_Directions for this task_
In the entries below, find the string "none" and return each line holding it.

_Provided data_
◆ ◆ ◆ ◆ ◆
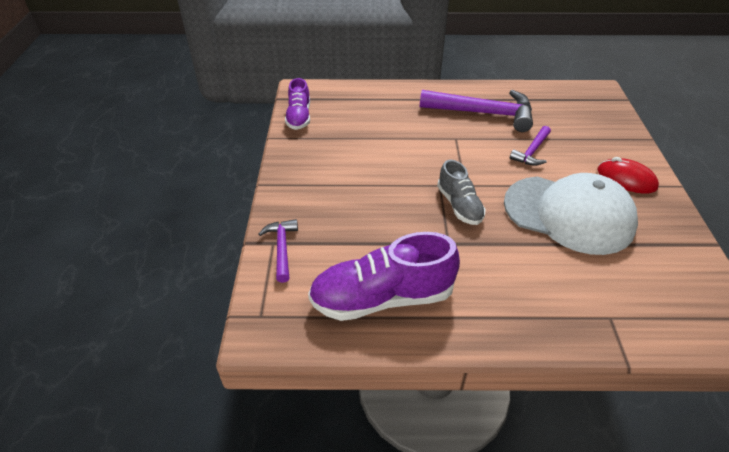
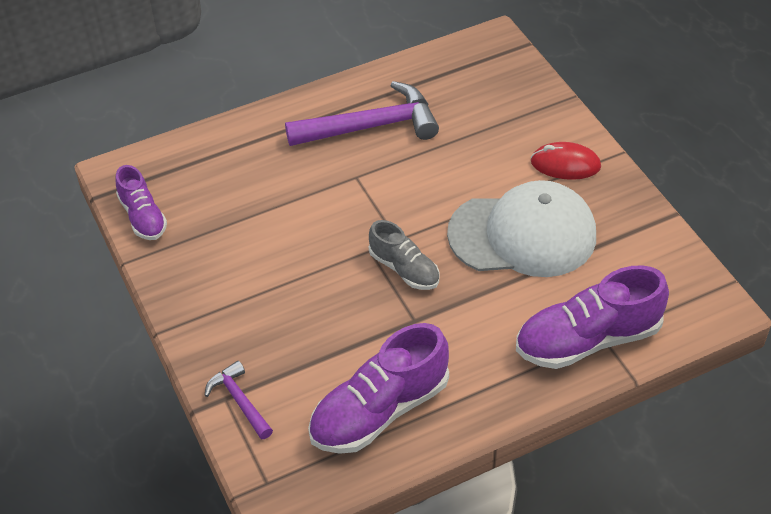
camera: 25 degrees left, 5 degrees up
(532, 151) = (451, 164): purple hammer -> none
(594, 313) = (588, 340): none -> purple shoe

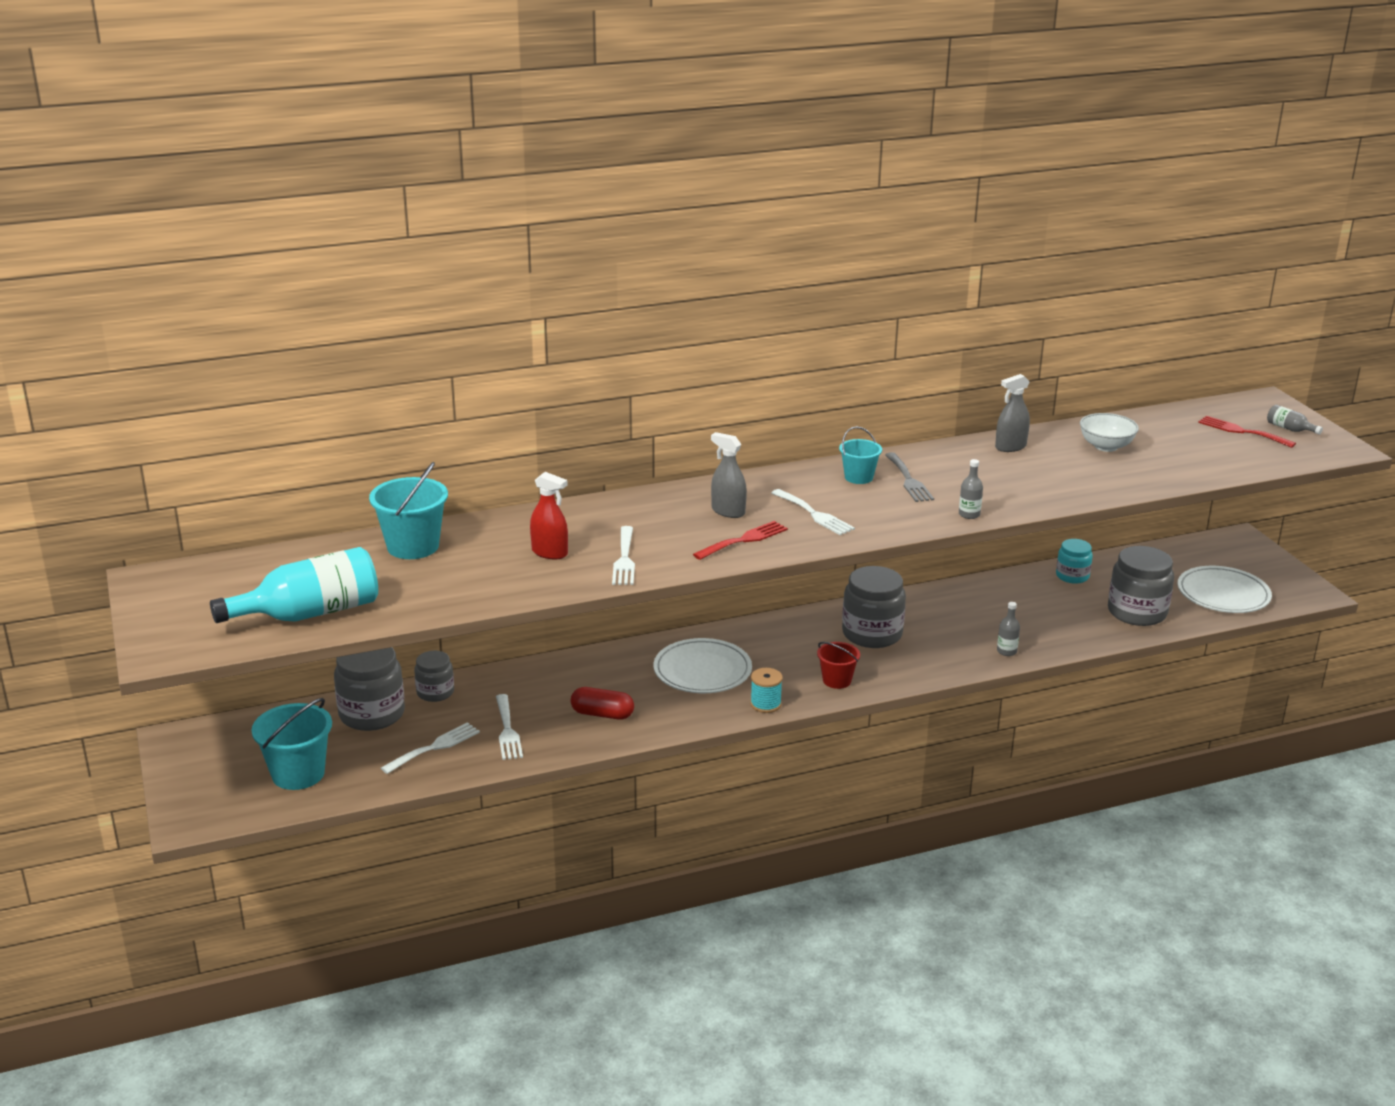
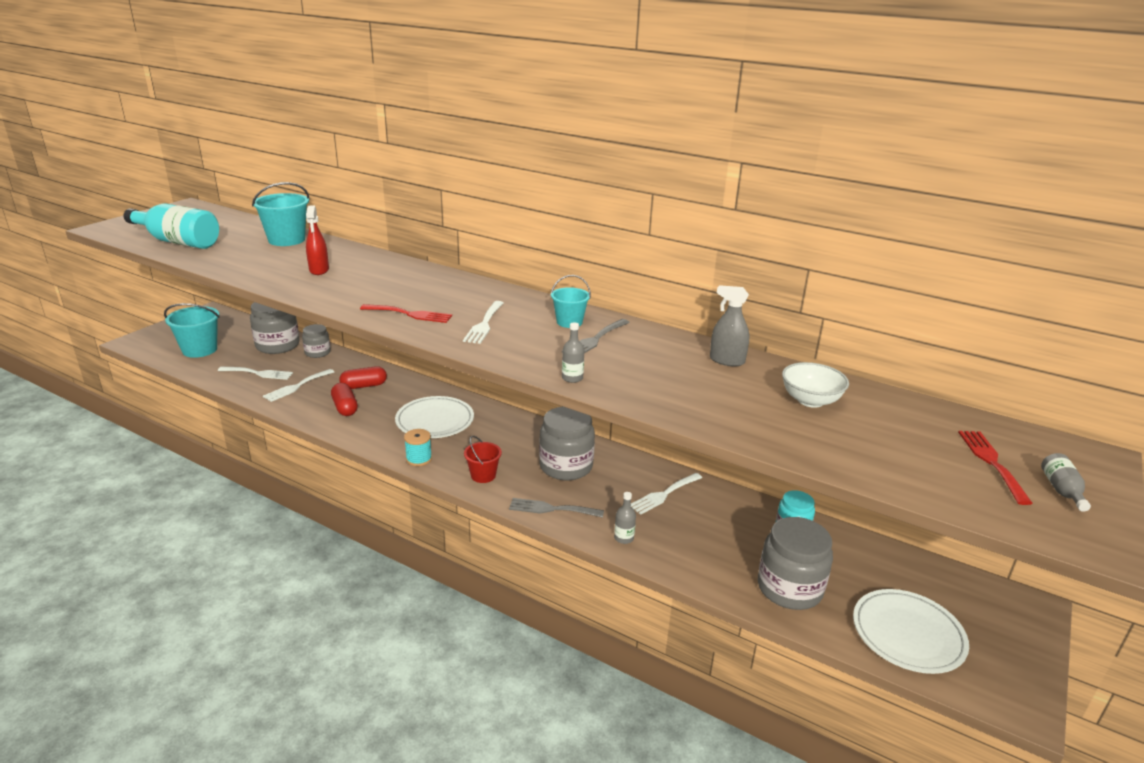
camera: 50 degrees right, 0 degrees up
(567, 687) = (364, 386): none -> red capsule
(624, 559) = (334, 290): white fork -> white fork (663, 495)
(728, 511) = (447, 298): grey spray bottle -> none
(929, 667) = (551, 509): none -> grey fork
◆ ◆ ◆ ◆ ◆
_Task result_
(532, 151) = (451, 164): purple hammer -> none
(594, 313) = (588, 340): none -> purple shoe
(567, 687) = (364, 386): none -> red capsule
(728, 511) = (447, 298): grey spray bottle -> none
(929, 667) = (551, 509): none -> grey fork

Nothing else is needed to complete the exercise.